WHAT TO DO: Skip every picture. Print each line from the one containing "none -> white 1x1 brick [374,301,404,332]" through the end of the records below, word for word.

Object transformation records

==============================

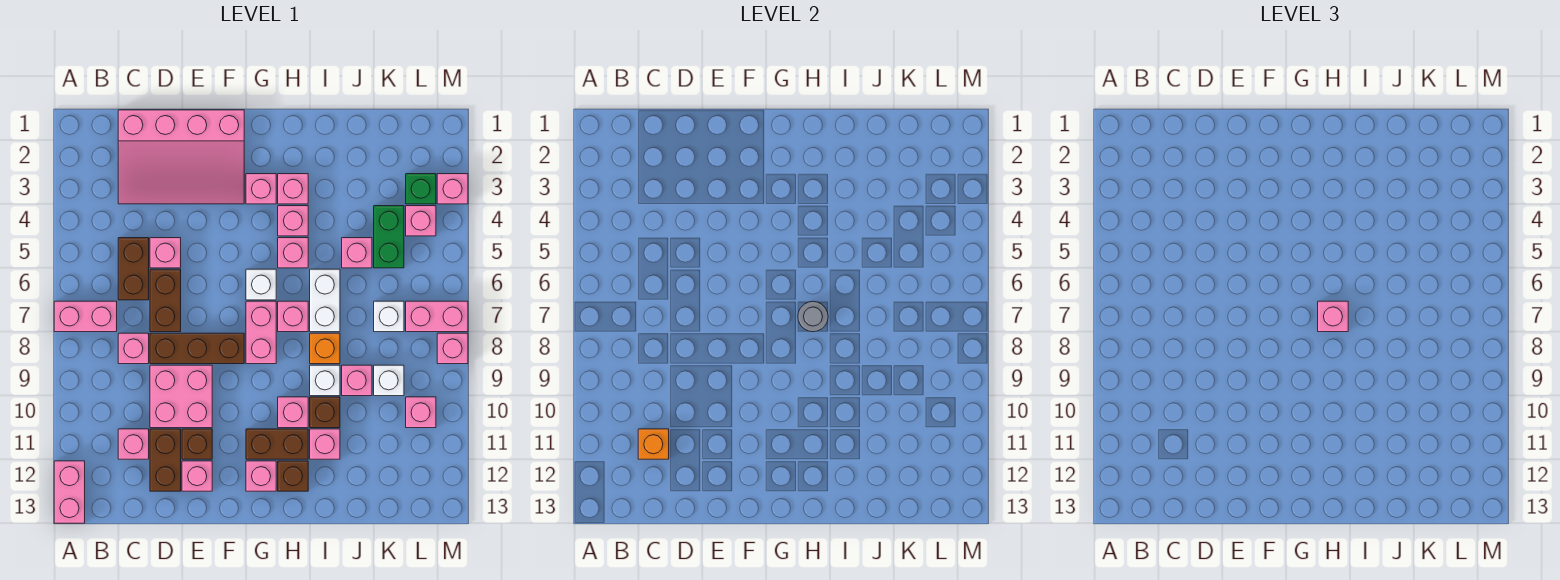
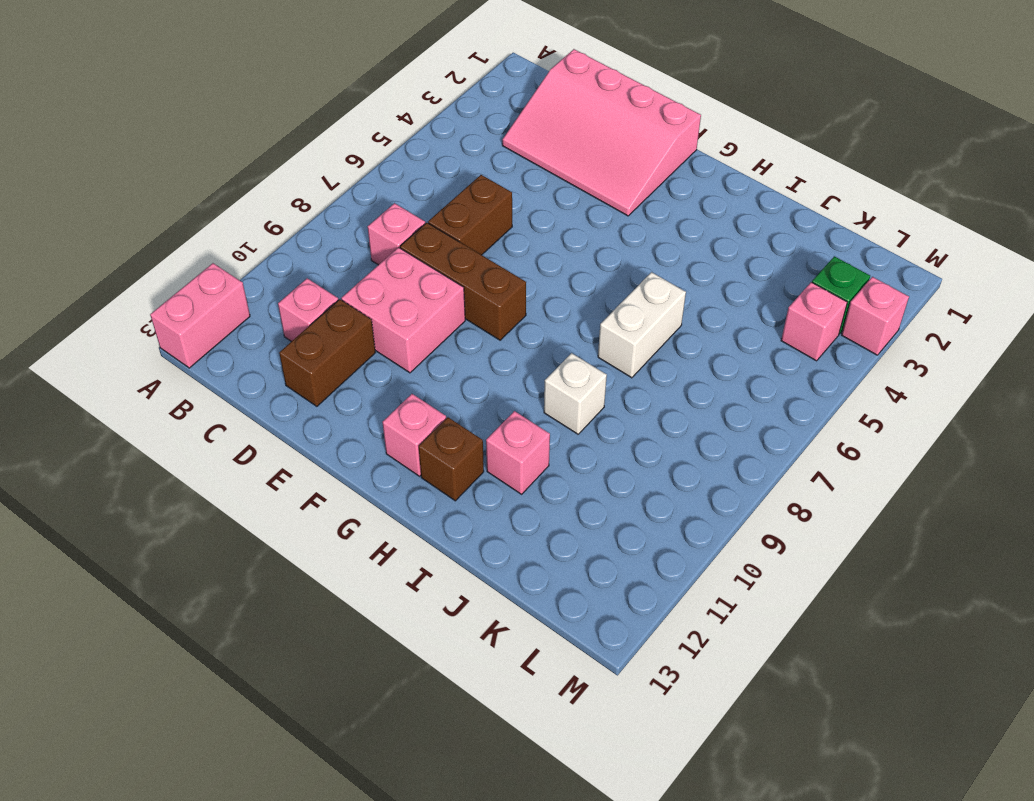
none -> pink 1x2 brick [54,301,117,332]
none -> brown 1x2 brick [118,238,149,300]
none -> pink 1x1 brick [150,238,181,268]
none -> brown 1x1 brick [182,429,212,459]

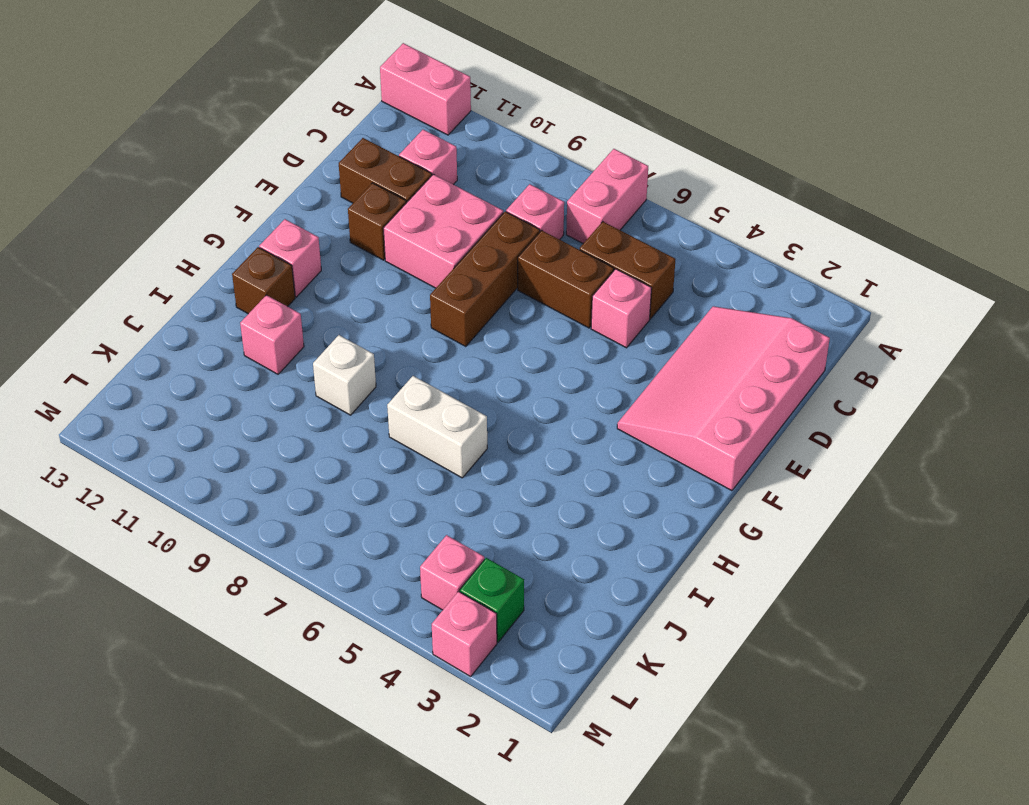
none -> pink 1x1 brick [182,461,212,491]
none -> pink 1x1 brick [246,174,276,204]
none -> white 1x1 brick [246,269,276,300]
none -> pink 1x2 brick [246,301,276,364]

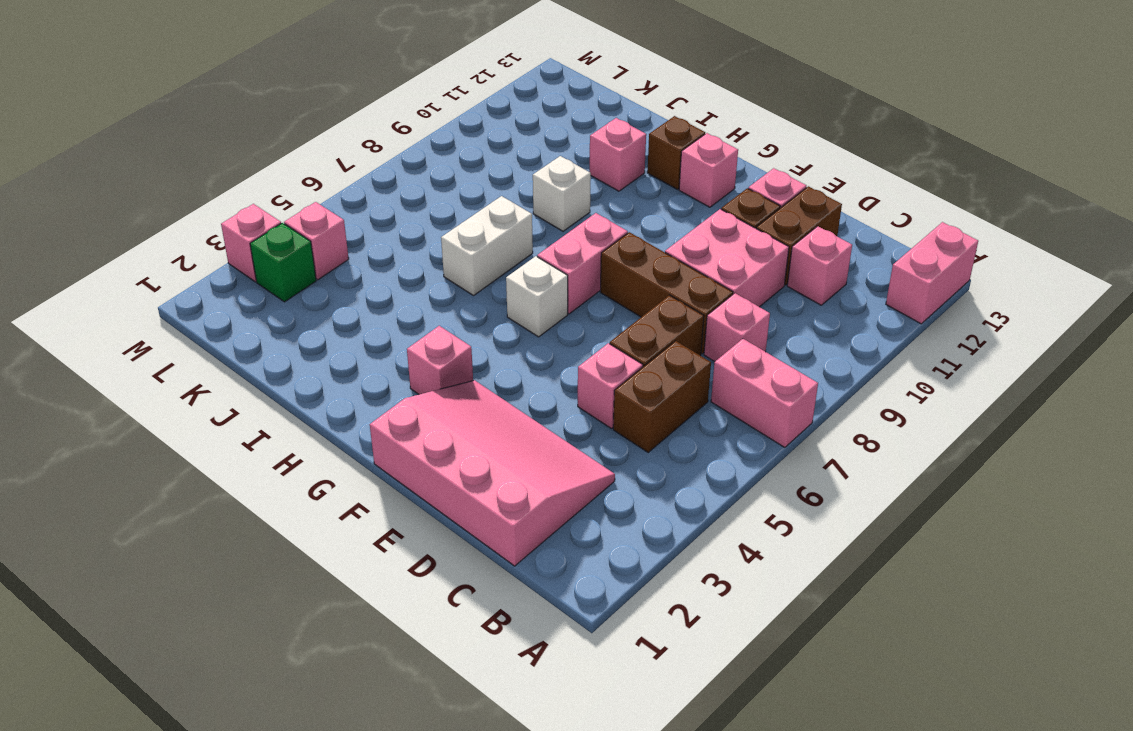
none -> brown 1x2 brick [246,429,308,459]
none -> pink 1x1 brick [278,174,308,204]
none -> pink 1x1 brick [278,206,308,236]
none -> pink 1x1 brick [278,238,308,268]

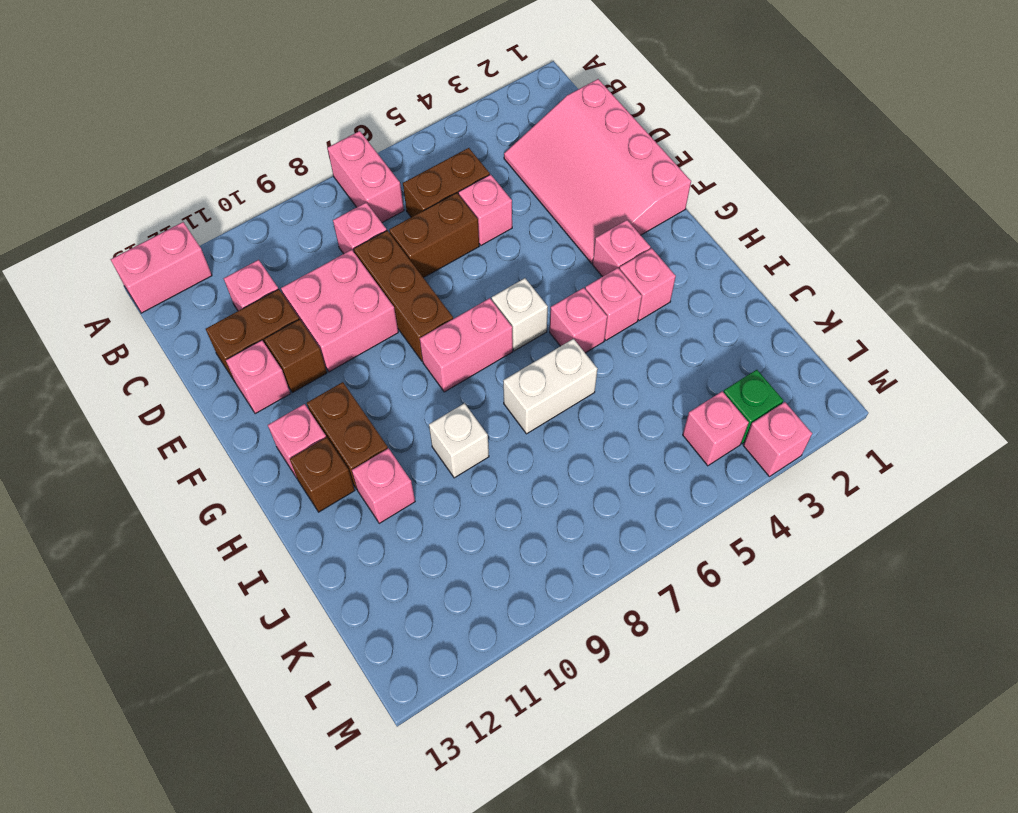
none -> pink 1x1 brick [278,301,308,332]
none -> pink 1x1 brick [278,397,308,428]
none -> orange 1x1 brick [310,333,340,364]
none -> brown 1x1 brick [310,397,340,428]

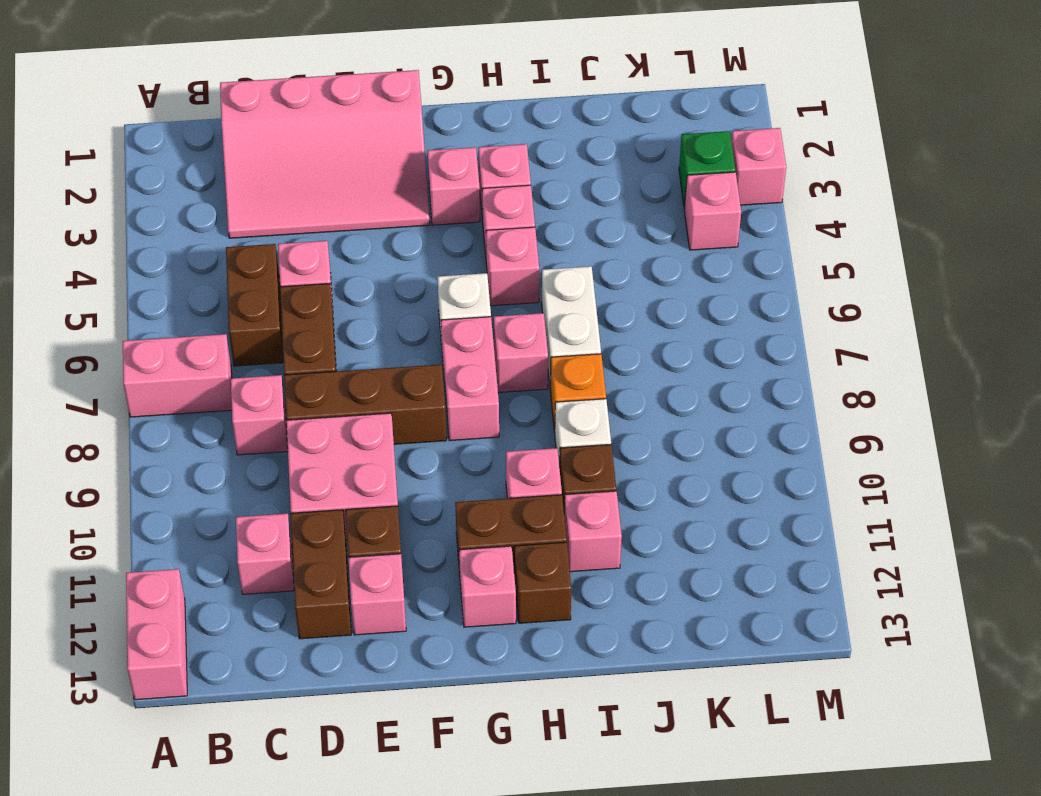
none -> pink 1x1 brick [342,238,372,268]
none -> pink 1x1 brick [342,365,372,396]
none -> green 1x2 brick [374,206,404,268]
none -> white 1x1 brick [374,301,404,332]

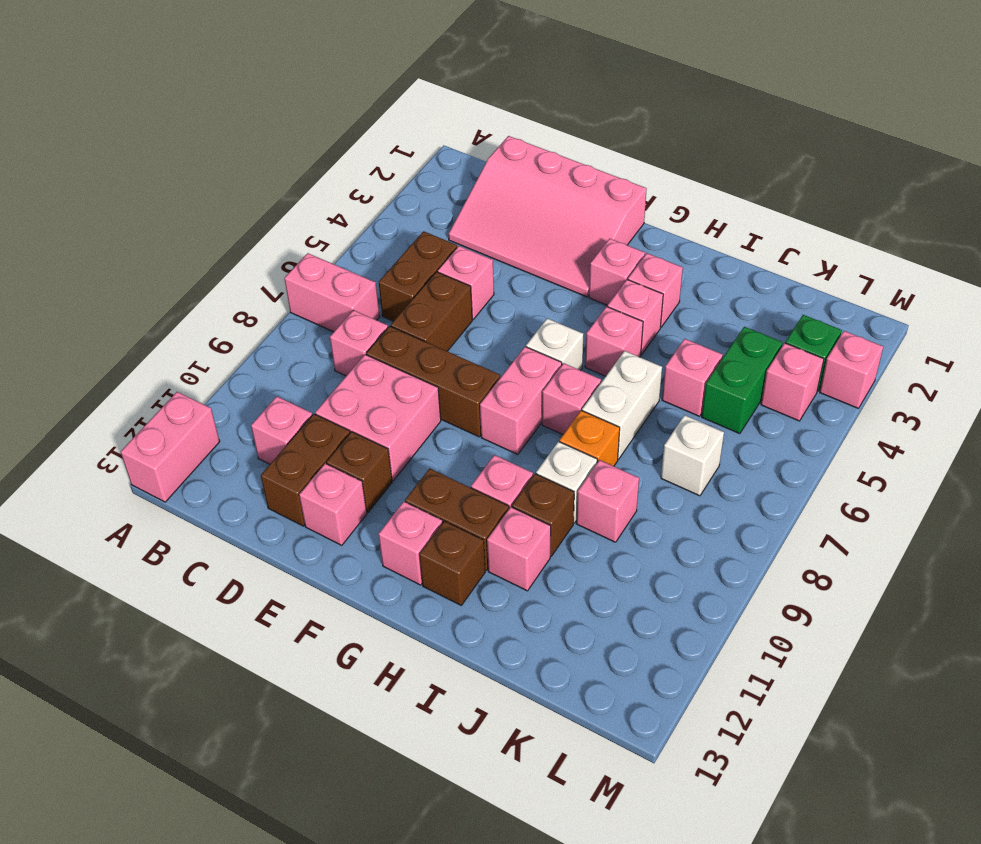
none -> white 1x1 brick [374,365,404,396]
none -> pink 1x2 brick [406,301,468,332]
none -> pink 1x1 brick [406,397,436,428]
none -> pink 1x1 brick [437,333,468,364]

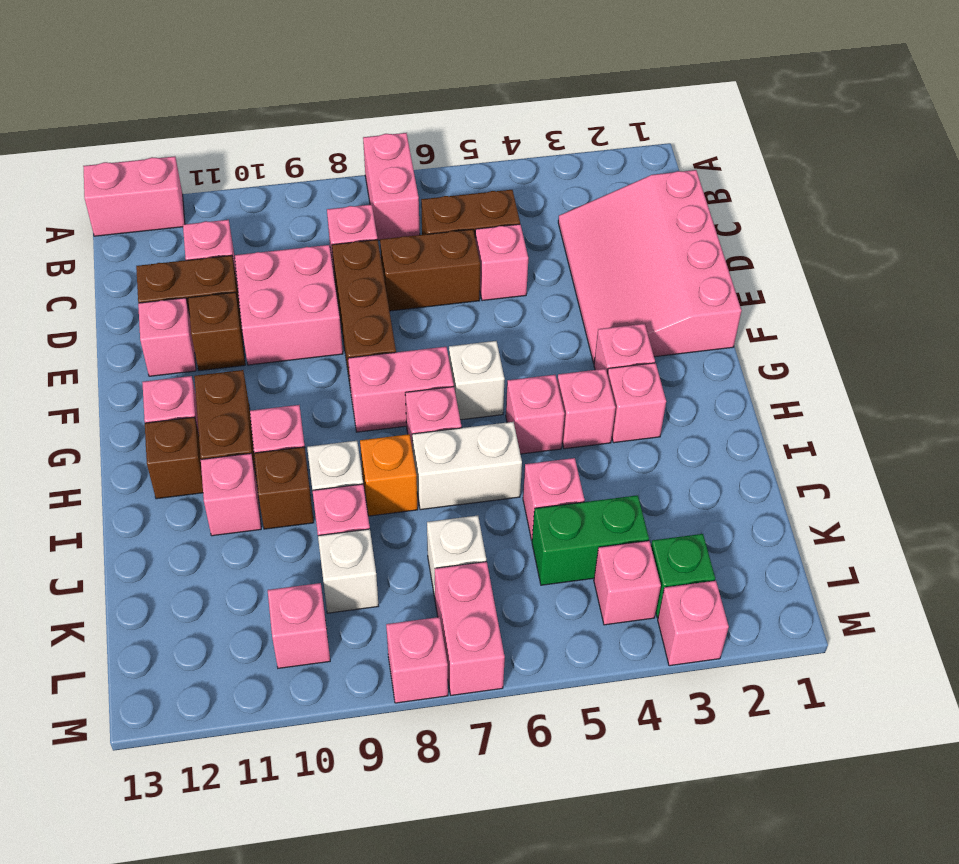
none -> orange 1x1 brick [638,429,669,459]
none -> grey 1x1 round brick [798,301,828,332]
none -> pink 1x1 brick [1318,301,1348,332]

==============================

SOLUTION FOR THIS TASK:
none -> white 1x1 brick [374,301,404,332]

none -> white 1x1 brick [374,365,404,396]
none -> pink 1x2 brick [406,301,468,332]
none -> pink 1x1 brick [406,397,436,428]
none -> pink 1x1 brick [437,333,468,364]

none -> orange 1x1 brick [638,429,669,459]
none -> grey 1x1 round brick [798,301,828,332]
none -> pink 1x1 brick [1318,301,1348,332]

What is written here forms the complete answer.